Change detection data

----------------

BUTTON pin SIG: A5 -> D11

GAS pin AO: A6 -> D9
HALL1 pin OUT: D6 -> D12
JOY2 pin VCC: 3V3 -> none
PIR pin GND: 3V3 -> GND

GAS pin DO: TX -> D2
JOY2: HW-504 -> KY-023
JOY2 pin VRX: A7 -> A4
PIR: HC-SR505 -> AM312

----------------

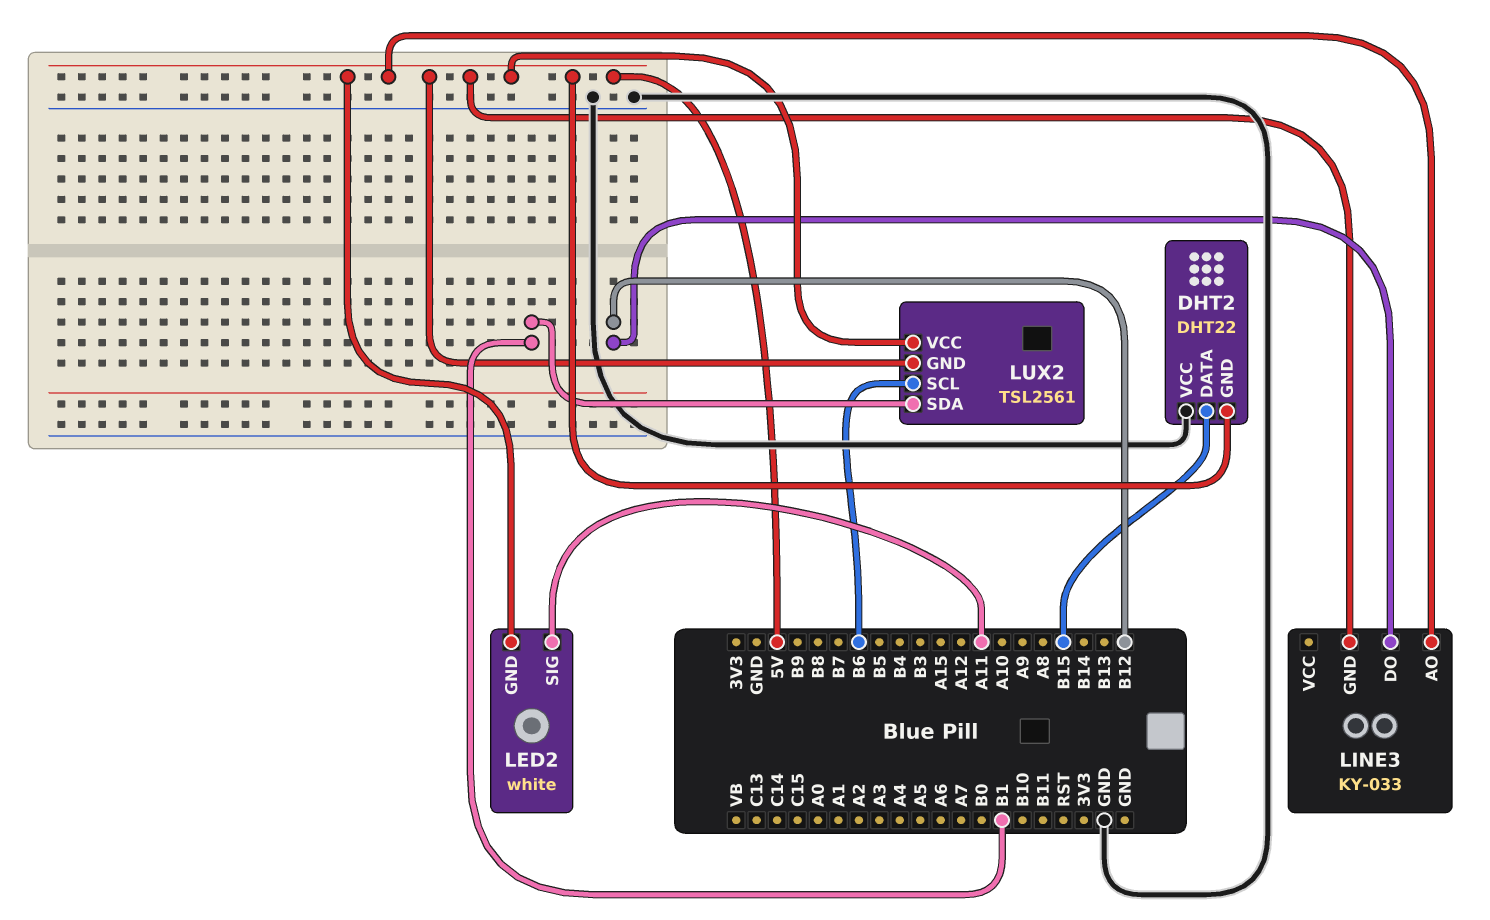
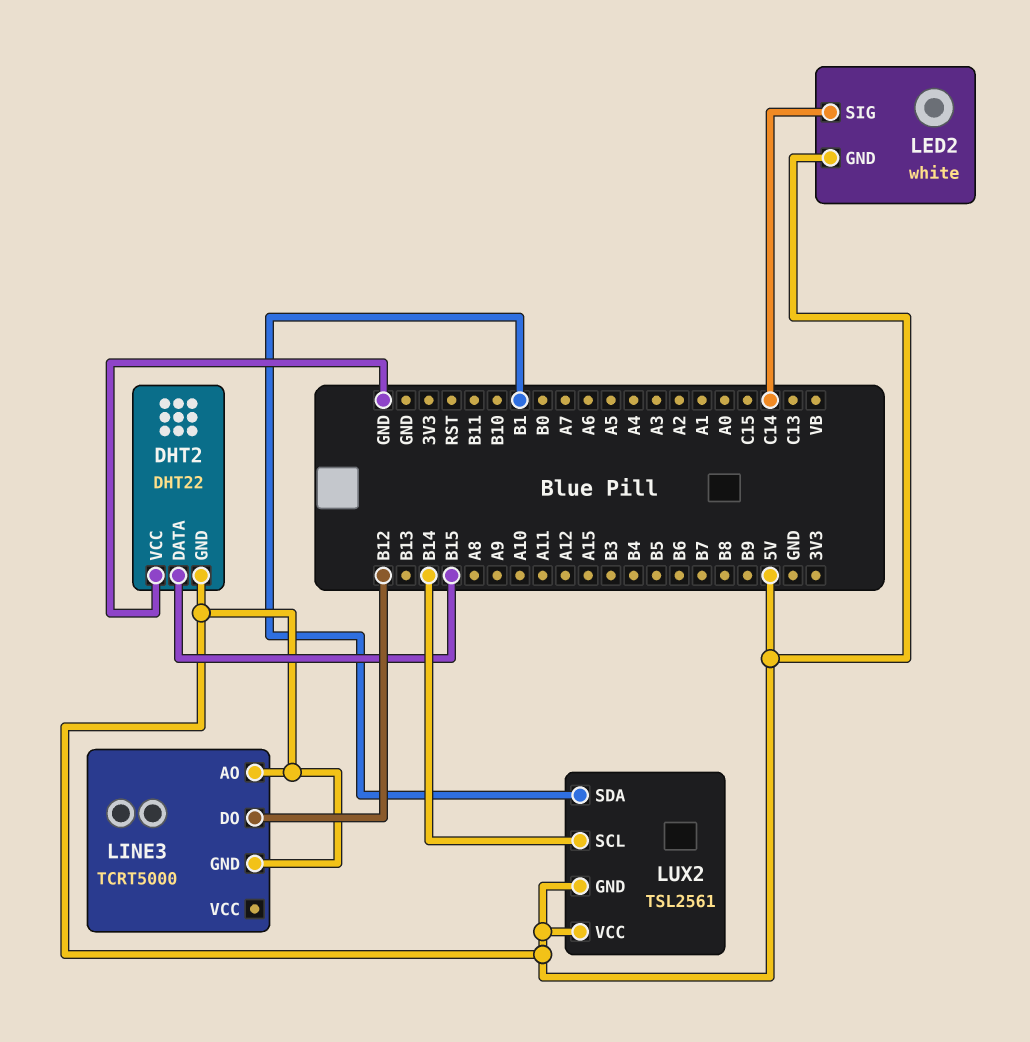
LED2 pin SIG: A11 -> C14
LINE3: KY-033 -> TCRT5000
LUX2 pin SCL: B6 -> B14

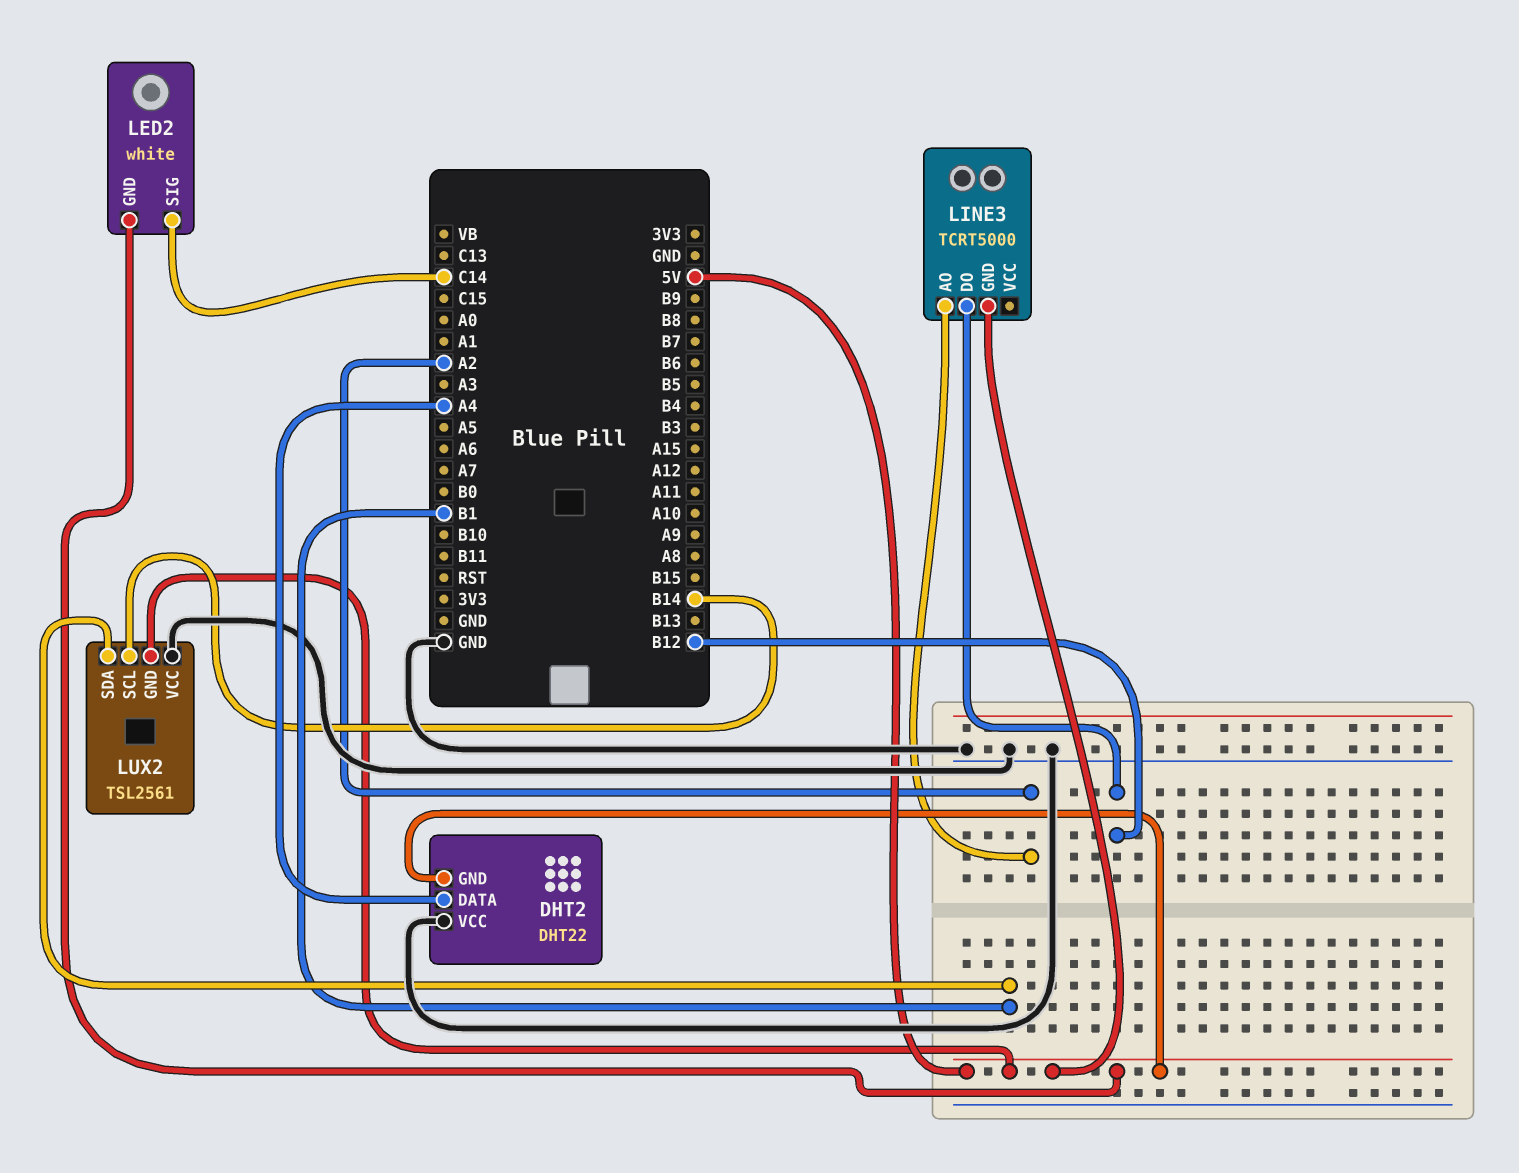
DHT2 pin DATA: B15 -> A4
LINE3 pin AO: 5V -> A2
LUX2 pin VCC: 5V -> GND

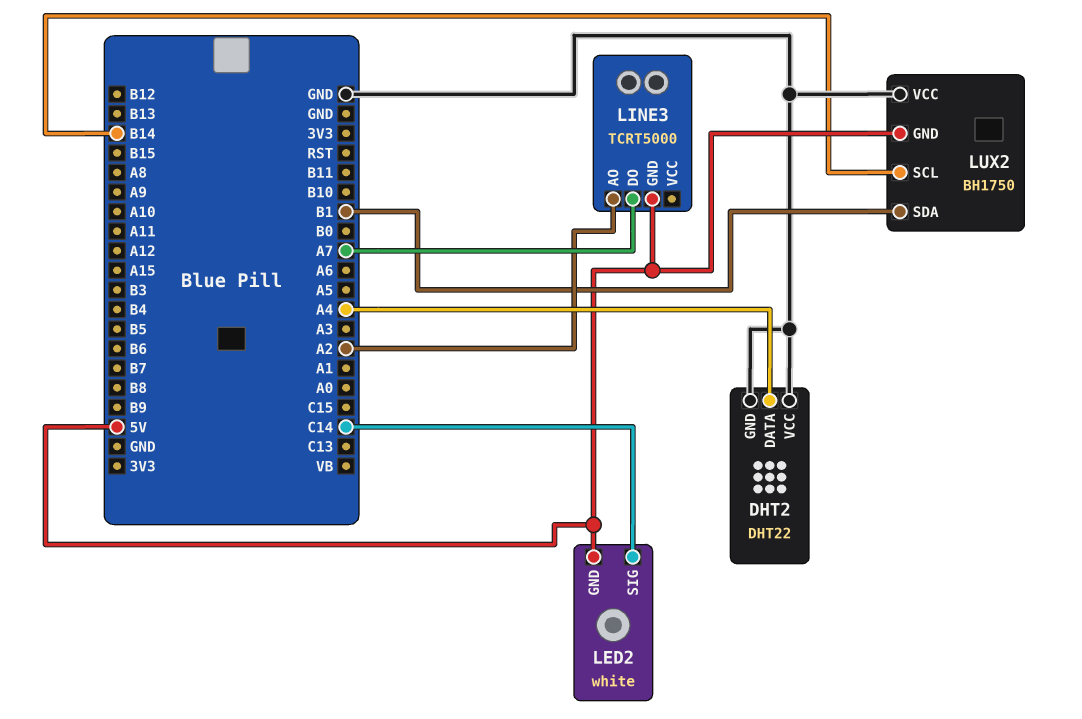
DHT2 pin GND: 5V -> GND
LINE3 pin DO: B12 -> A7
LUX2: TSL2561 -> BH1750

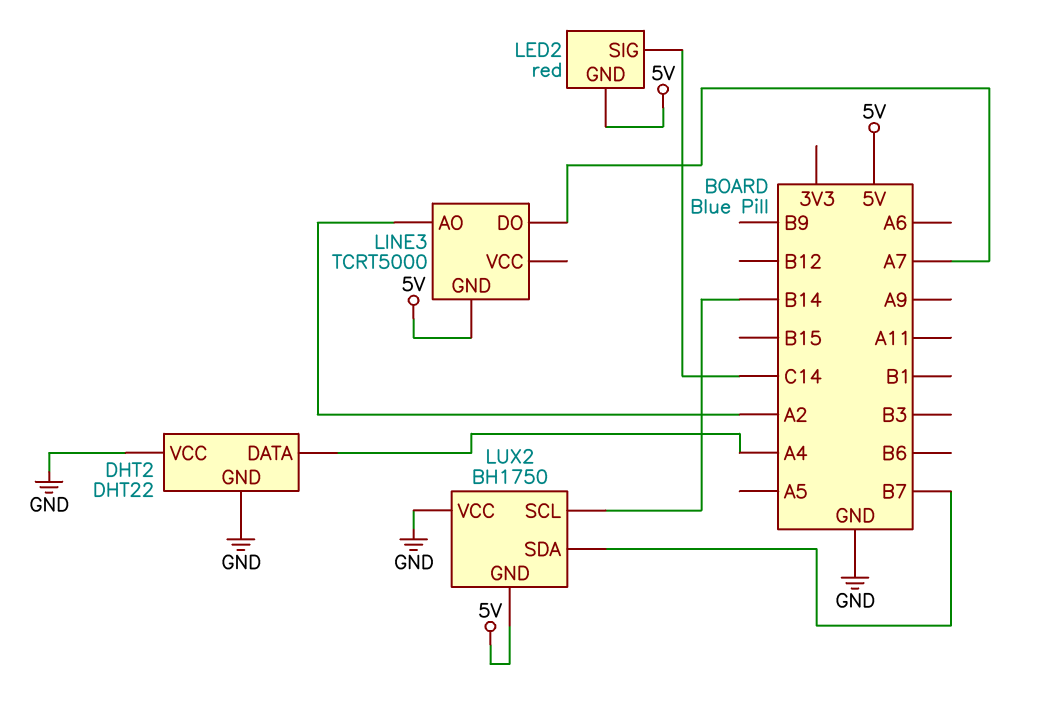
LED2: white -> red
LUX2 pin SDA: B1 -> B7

----------------

Looking at the records above, return exactly the lines from the line with "BUTTON pin SIG: A5 -> D11" to the line with "PIR: HC-SR505 -> AM312", both ends included.

The completed task:
BUTTON pin SIG: A5 -> D11

GAS pin AO: A6 -> D9
HALL1 pin OUT: D6 -> D12
JOY2 pin VCC: 3V3 -> none
PIR pin GND: 3V3 -> GND

GAS pin DO: TX -> D2
JOY2: HW-504 -> KY-023
JOY2 pin VRX: A7 -> A4
PIR: HC-SR505 -> AM312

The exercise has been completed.